[Object state change records]
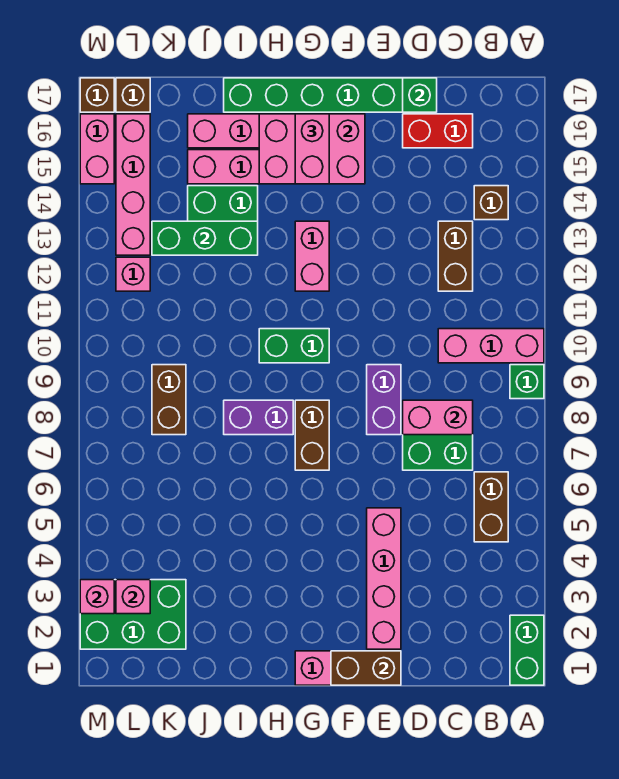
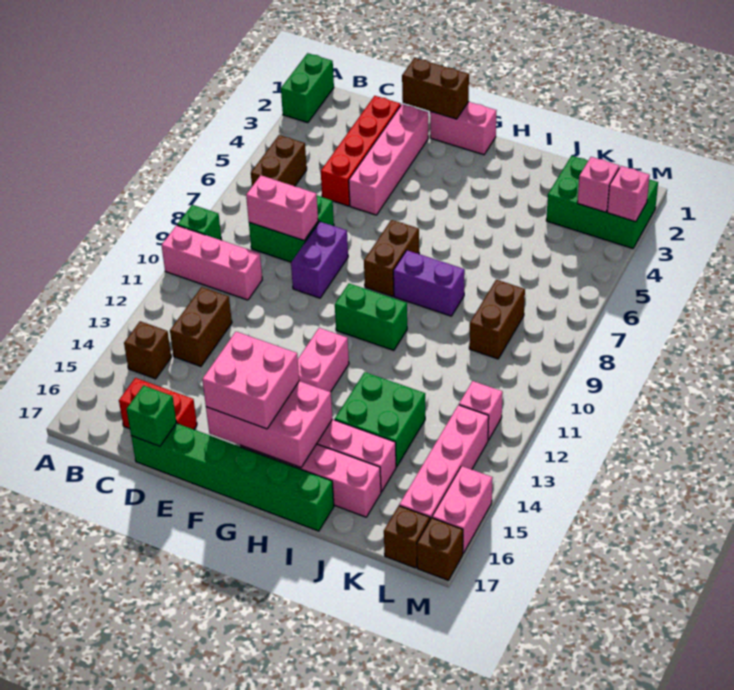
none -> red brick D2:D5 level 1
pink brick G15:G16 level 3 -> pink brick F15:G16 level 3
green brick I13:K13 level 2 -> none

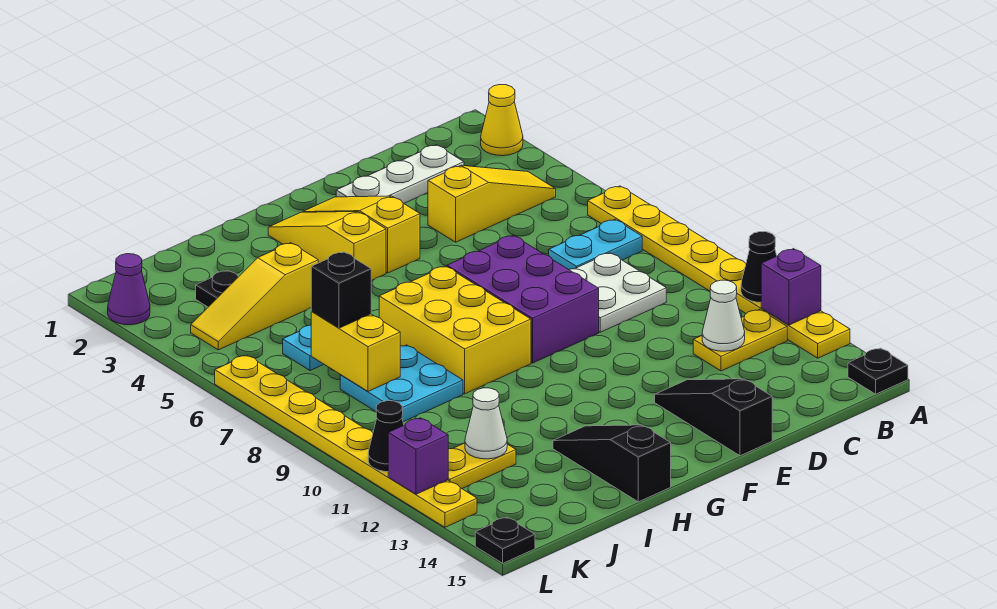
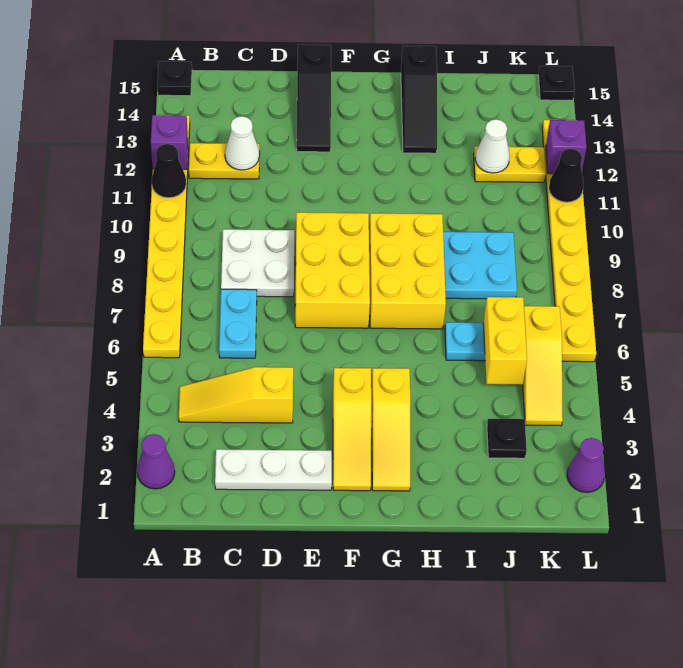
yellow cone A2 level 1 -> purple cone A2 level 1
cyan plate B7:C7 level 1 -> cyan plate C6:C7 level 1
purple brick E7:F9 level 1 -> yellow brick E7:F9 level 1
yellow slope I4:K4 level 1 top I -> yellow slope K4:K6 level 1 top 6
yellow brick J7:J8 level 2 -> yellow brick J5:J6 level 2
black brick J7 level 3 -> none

- _TASK STATEMENT_: Without the pictures, repeat exactly the lines running from the line containing "green brick I13:K13 level 2 -> none" through the end of the data, both ends included.

- _WRITTEN ANSWER_:
green brick I13:K13 level 2 -> none

yellow cone A2 level 1 -> purple cone A2 level 1
cyan plate B7:C7 level 1 -> cyan plate C6:C7 level 1
purple brick E7:F9 level 1 -> yellow brick E7:F9 level 1
yellow slope I4:K4 level 1 top I -> yellow slope K4:K6 level 1 top 6
yellow brick J7:J8 level 2 -> yellow brick J5:J6 level 2
black brick J7 level 3 -> none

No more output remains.